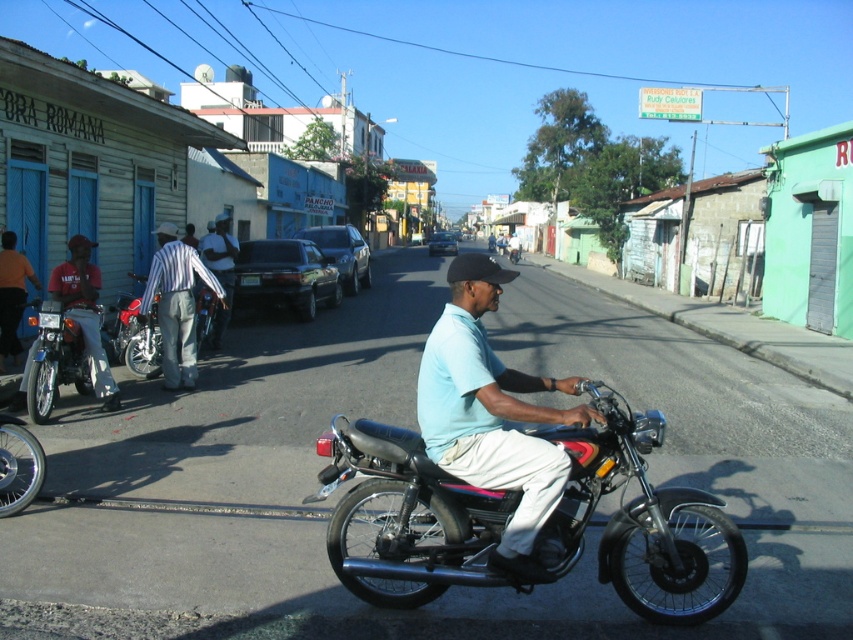
Question: Which object is the farthest from the striped fabric pants at left?

Choices:
 (A) light blue fabric shirt at center
 (B) shiny chrome motorcycle at center
 (C) shiny chrome motorcycle at left

Answer: (A)

Question: Is shiny chrome motorcycle at left positioned before shiny chrome motorcycle at center?

Choices:
 (A) yes
 (B) no

Answer: (A)

Question: Which point is farther to the camera?

Choices:
 (A) (33, 342)
 (B) (480, 458)
 (C) (428, 545)
 (D) (154, 332)

Answer: (D)

Question: Considering the relative positions of shiny black motorcycle at center and shiny chrome motorcycle at left in the image provided, where is shiny black motorcycle at center located with respect to shiny chrome motorcycle at left?

Choices:
 (A) right
 (B) left

Answer: (A)

Question: Is the position of shiny black motorcycle at center less distant than that of striped fabric pants at left?

Choices:
 (A) no
 (B) yes

Answer: (B)

Question: Which object appears farthest from the camera in this image?

Choices:
 (A) light blue fabric shirt at center
 (B) shiny chrome motorcycle at center
 (C) shiny chrome motorcycle at left
 (D) shiny black motorcycle at center

Answer: (B)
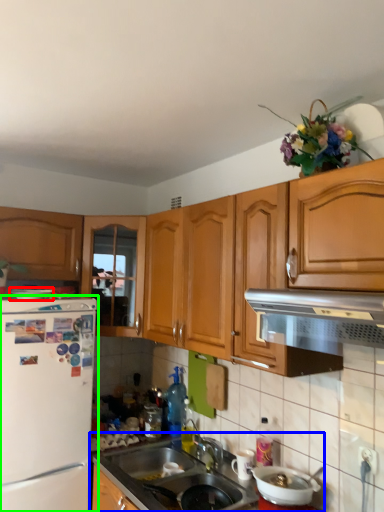
Question: Which is nearer to the appliance (highlighted by a red box)? countertop (highlighted by a blue box) or refrigerator (highlighted by a green box).

Choices:
 (A) countertop
 (B) refrigerator

Answer: (B)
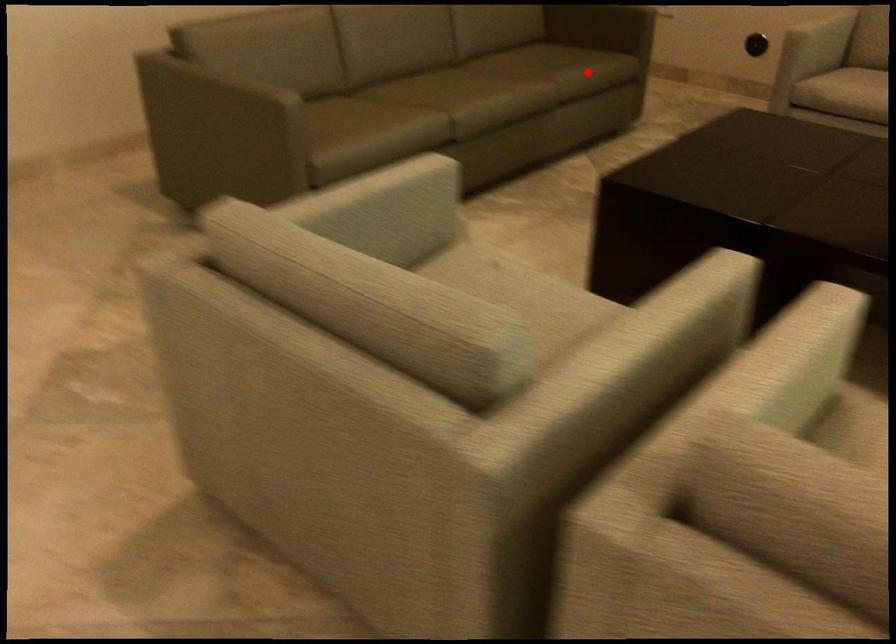
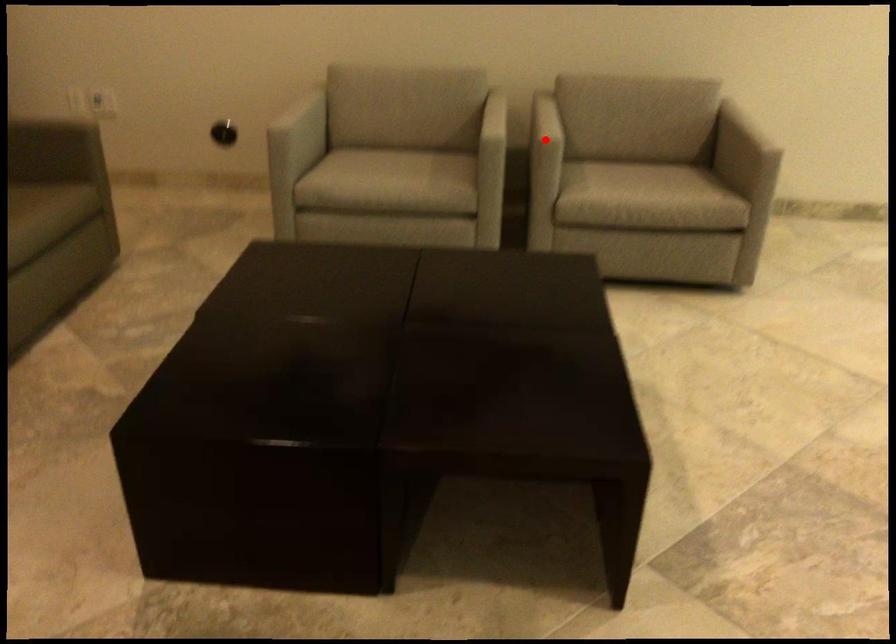
I am providing you with two images of the same scene from different viewpoints. A red point is marked on the first image and another point is marked on the second image. Is the red point in image1 aligned with the point shown in image2?

No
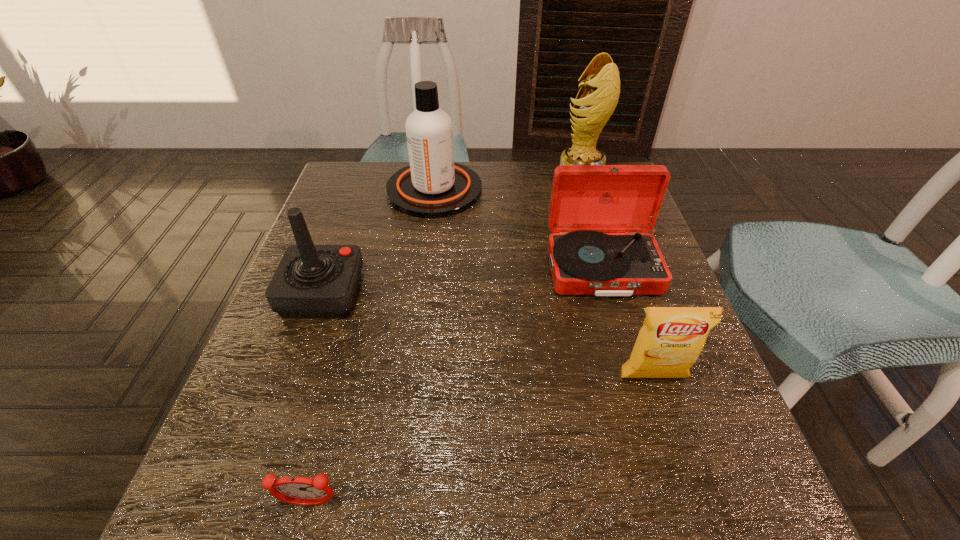
Locate an element on the screen. object identified as the third closest to the alarm clock is located at coordinates click(586, 200).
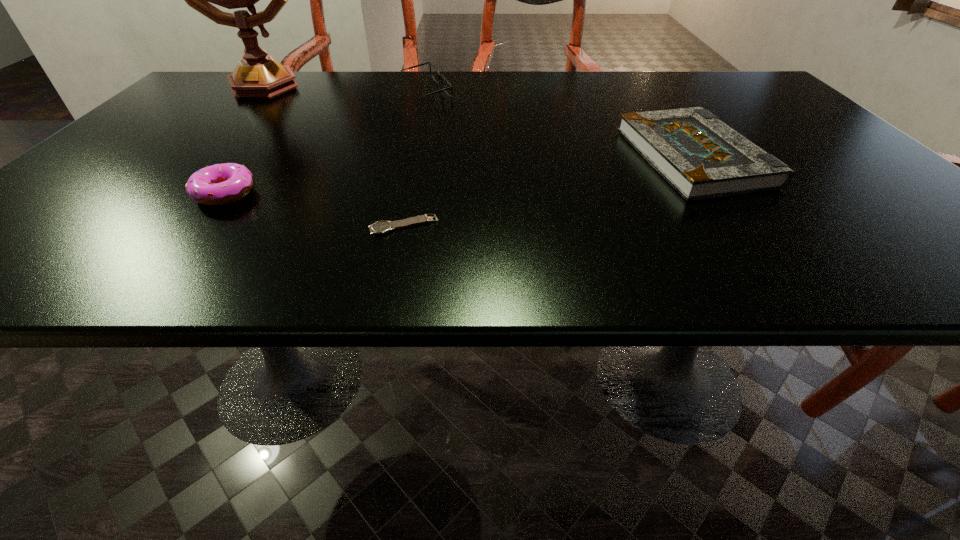
Where is `globe`? Image resolution: width=960 pixels, height=540 pixels. globe is located at coordinates (257, 75).

Locate an element on the screen. This screenshot has width=960, height=540. spectacles is located at coordinates (447, 87).

I want to click on notebook, so click(x=701, y=157).

The height and width of the screenshot is (540, 960). In order to click on doughnut in this screenshot , I will do `click(219, 184)`.

Image resolution: width=960 pixels, height=540 pixels. Find the location of `the nearest object`. the nearest object is located at coordinates (380, 227).

At what (x,y) coordinates should I click in order to perform the action: click on the shortest object. Please return your answer as a coordinate pair (x, y). Looking at the image, I should click on (380, 227).

Find the location of a particular element. free spot located on the front-facing side of the tallest object is located at coordinates (416, 85).

The width and height of the screenshot is (960, 540). Identify the location of vacant space positioned 0.200m with the lenses facing outward on the second tallest object. pos(533,93).

Identify the location of free point located 0.280m on the left of the notebook. Image resolution: width=960 pixels, height=540 pixels. (488, 158).

Identify the location of vacant space located on the back of the doughnut. (250, 161).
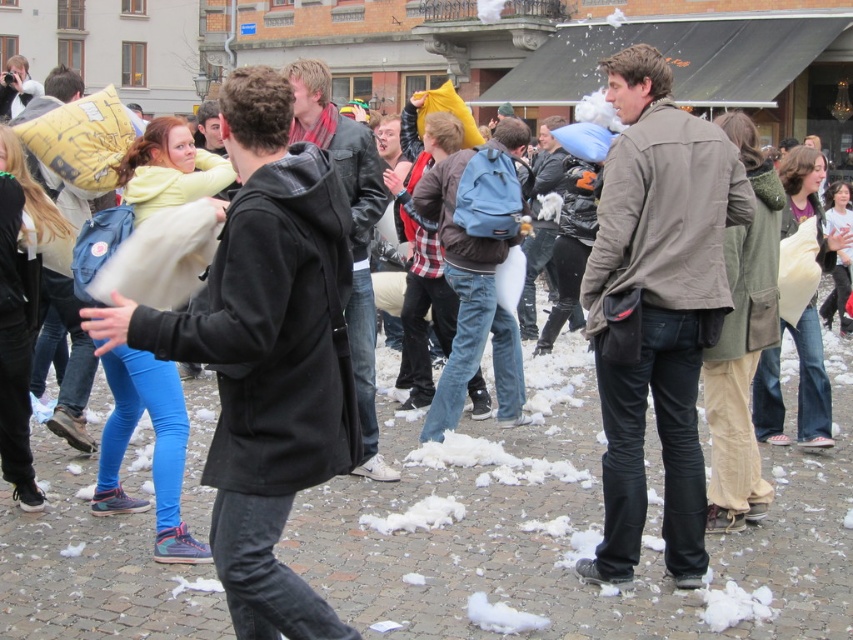
Is the position of black leather jacket at center less distant than that of dark brown leather jacket at center?

Yes, black leather jacket at center is in front of dark brown leather jacket at center.

Does black leather jacket at center have a larger size compared to dark brown leather jacket at center?

No, black leather jacket at center is not bigger than dark brown leather jacket at center.

Is point (366, 371) in front of point (532, 163)?

Yes, point (366, 371) is closer to viewer.

At what (x,y) coordinates should I click in order to perform the action: click on black leather jacket at center. Please return your answer as a coordinate pair (x, y). Image resolution: width=853 pixels, height=640 pixels. Looking at the image, I should click on (350, 230).

Image resolution: width=853 pixels, height=640 pixels. What are the coordinates of `black matte jacket at center` in the screenshot? It's located at (265, 355).

Between point (242, 408) and point (67, 420), which one is positioned in front?

Point (242, 408) is more forward.

Describe the element at coordinates (265, 355) in the screenshot. The image size is (853, 640). I see `black matte jacket at center` at that location.

Locate an element on the screen. black matte jacket at center is located at coordinates (265, 355).

Who is more distant from viewer, (618,160) or (534,264)?

Positioned behind is point (534,264).

I want to click on khaki cotton jacket at center, so click(656, 307).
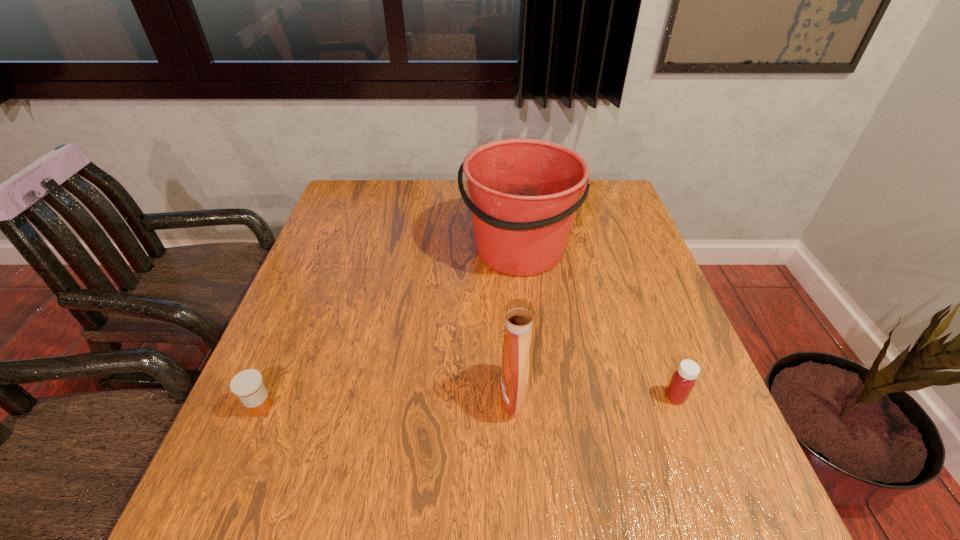
Image resolution: width=960 pixels, height=540 pixels. I want to click on object located at the far edge, so click(x=524, y=193).

The height and width of the screenshot is (540, 960). What are the coordinates of `object located at the left edge` in the screenshot? It's located at (247, 385).

Image resolution: width=960 pixels, height=540 pixels. Find the location of `object present at the right edge`. object present at the right edge is located at coordinates (683, 380).

In the image, there is a desktop. At what (x,y) coordinates should I click in order to perform the action: click on vacant space at the far edge. Please return your answer as a coordinate pair (x, y). Looking at the image, I should click on (426, 206).

Image resolution: width=960 pixels, height=540 pixels. In the image, there is a desktop. What are the coordinates of `free region at the near edge` in the screenshot? It's located at (379, 514).

The image size is (960, 540). I want to click on free space at the left edge, so click(x=374, y=234).

Locate an element on the screen. The width and height of the screenshot is (960, 540). vacant space at the right edge of the desktop is located at coordinates (655, 372).

You are a GUI agent. You are given a task and a screenshot of the screen. Output one action in this format:
    pyautogui.click(x=<x>, y=<y>)
    Task: Click on the free space at the near left corner of the desktop
    The image size is (960, 540).
    Given the screenshot: What is the action you would take?
    pyautogui.click(x=219, y=488)

In the image, there is a desktop. What are the coordinates of `vacant area at the far right corner` in the screenshot? It's located at (589, 219).

This screenshot has width=960, height=540. I want to click on free space at the near right corner, so click(x=725, y=488).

-*-

• Goal
Please rewrite the rows above, substituting "silver motorcycle" for every "shiny chrome motorcycle" and leaving all other text unchanged. Omit the pictures from your answer.

• Reply to the task
Question: Which object is the farthest from the striped fabric pants at left?

Choices:
 (A) light blue fabric shirt at center
 (B) silver motorcycle at center
 (C) silver motorcycle at left

Answer: (A)

Question: Is silver motorcycle at left positioned before silver motorcycle at center?

Choices:
 (A) yes
 (B) no

Answer: (A)

Question: Which point is farther to the camera?

Choices:
 (A) (33, 342)
 (B) (480, 458)
 (C) (428, 545)
 (D) (154, 332)

Answer: (D)

Question: Considering the relative positions of shiny black motorcycle at center and silver motorcycle at left in the image provided, where is shiny black motorcycle at center located with respect to silver motorcycle at left?

Choices:
 (A) right
 (B) left

Answer: (A)

Question: Is the position of shiny black motorcycle at center less distant than that of striped fabric pants at left?

Choices:
 (A) no
 (B) yes

Answer: (B)

Question: Which object appears farthest from the camera in this image?

Choices:
 (A) light blue fabric shirt at center
 (B) silver motorcycle at center
 (C) silver motorcycle at left
 (D) shiny black motorcycle at center

Answer: (B)
Question: Which is nearer to the appliance (highlighted by a red box)? countertop (highlighted by a blue box) or refrigerator (highlighted by a green box).

Choices:
 (A) countertop
 (B) refrigerator

Answer: (B)
I am providing you with two images of the same scene from different viewpoints. A red point is marked on the first image and another point is marked on the second image. Is the red point in image1 aligned with the point shown in image2?

No
Locate an element on the screen. object identified as the third closest to the alarm clock is located at coordinates click(586, 200).
Where is `globe`? Image resolution: width=960 pixels, height=540 pixels. globe is located at coordinates (257, 75).

Locate an element on the screen. This screenshot has width=960, height=540. spectacles is located at coordinates (447, 87).

I want to click on notebook, so click(x=701, y=157).

The height and width of the screenshot is (540, 960). In order to click on doughnut in this screenshot , I will do `click(219, 184)`.

Image resolution: width=960 pixels, height=540 pixels. Find the location of `the nearest object`. the nearest object is located at coordinates (380, 227).

At what (x,y) coordinates should I click in order to perform the action: click on the shortest object. Please return your answer as a coordinate pair (x, y). Looking at the image, I should click on (380, 227).

Find the location of a particular element. free spot located on the front-facing side of the tallest object is located at coordinates (416, 85).

The width and height of the screenshot is (960, 540). Identify the location of vacant space positioned 0.200m with the lenses facing outward on the second tallest object. pos(533,93).

Identify the location of free point located 0.280m on the left of the notebook. Image resolution: width=960 pixels, height=540 pixels. (488, 158).

Identify the location of vacant space located on the back of the doughnut. (250, 161).
Is the position of black leather jacket at center less distant than that of dark brown leather jacket at center?

Yes, black leather jacket at center is in front of dark brown leather jacket at center.

Does black leather jacket at center have a larger size compared to dark brown leather jacket at center?

No, black leather jacket at center is not bigger than dark brown leather jacket at center.

Is point (366, 371) in front of point (532, 163)?

Yes, point (366, 371) is closer to viewer.

At what (x,y) coordinates should I click in order to perform the action: click on black leather jacket at center. Please return your answer as a coordinate pair (x, y). Image resolution: width=853 pixels, height=640 pixels. Looking at the image, I should click on (350, 230).

Image resolution: width=853 pixels, height=640 pixels. What are the coordinates of `black matte jacket at center` in the screenshot? It's located at (265, 355).

Between point (242, 408) and point (67, 420), which one is positioned in front?

Point (242, 408) is more forward.

Describe the element at coordinates (265, 355) in the screenshot. The image size is (853, 640). I see `black matte jacket at center` at that location.

Locate an element on the screen. black matte jacket at center is located at coordinates (265, 355).

Who is more distant from viewer, (618,160) or (534,264)?

Positioned behind is point (534,264).

I want to click on khaki cotton jacket at center, so click(656, 307).
Image resolution: width=960 pixels, height=540 pixels. I want to click on object located at the far edge, so click(x=524, y=193).

The height and width of the screenshot is (540, 960). What are the coordinates of `object located at the left edge` in the screenshot? It's located at (247, 385).

Image resolution: width=960 pixels, height=540 pixels. Find the location of `object present at the right edge`. object present at the right edge is located at coordinates (683, 380).

In the image, there is a desktop. At what (x,y) coordinates should I click in order to perform the action: click on vacant space at the far edge. Please return your answer as a coordinate pair (x, y). Looking at the image, I should click on (426, 206).

Image resolution: width=960 pixels, height=540 pixels. In the image, there is a desktop. What are the coordinates of `free region at the near edge` in the screenshot? It's located at (379, 514).

The image size is (960, 540). I want to click on free space at the left edge, so click(x=374, y=234).

Locate an element on the screen. The width and height of the screenshot is (960, 540). vacant space at the right edge of the desktop is located at coordinates (655, 372).

You are a GUI agent. You are given a task and a screenshot of the screen. Output one action in this format:
    pyautogui.click(x=<x>, y=<y>)
    Task: Click on the free space at the near left corner of the desktop
    The image size is (960, 540).
    Given the screenshot: What is the action you would take?
    pyautogui.click(x=219, y=488)

In the image, there is a desktop. What are the coordinates of `vacant area at the far right corner` in the screenshot? It's located at (589, 219).

This screenshot has width=960, height=540. I want to click on free space at the near right corner, so click(x=725, y=488).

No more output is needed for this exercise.